◆ Data below
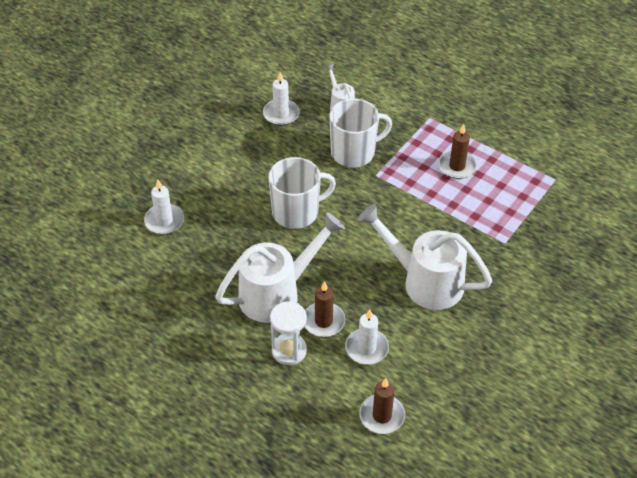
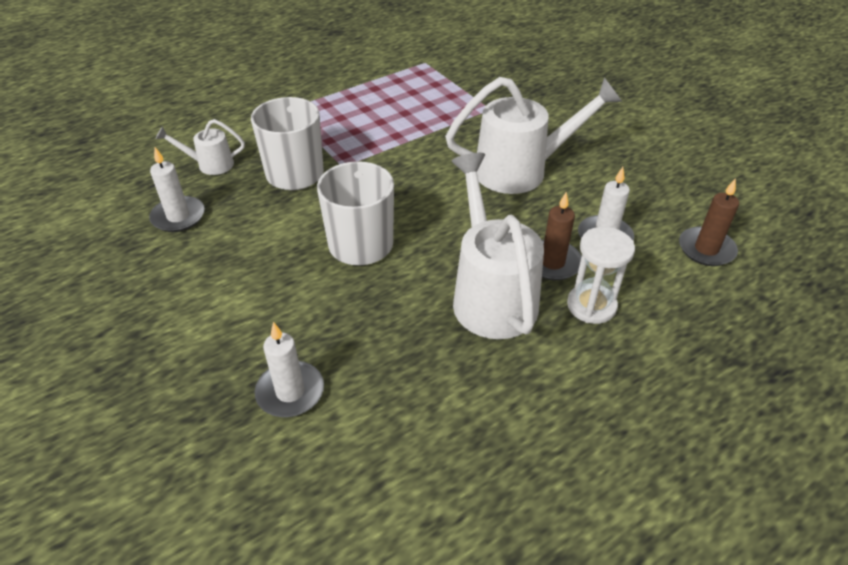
camera: 70 degrees left, 5 degrees down
(425, 281) = (521, 170): white watering can -> white watering can turned 150 degrees counterclockwise
(457, 166) = (369, 110): brown candle -> none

◆ Task statement
The images are to be left out; every line above should be set down exactly.

◆ Written answer
camera: 70 degrees left, 5 degrees down
(425, 281) = (521, 170): white watering can -> white watering can turned 150 degrees counterclockwise
(457, 166) = (369, 110): brown candle -> none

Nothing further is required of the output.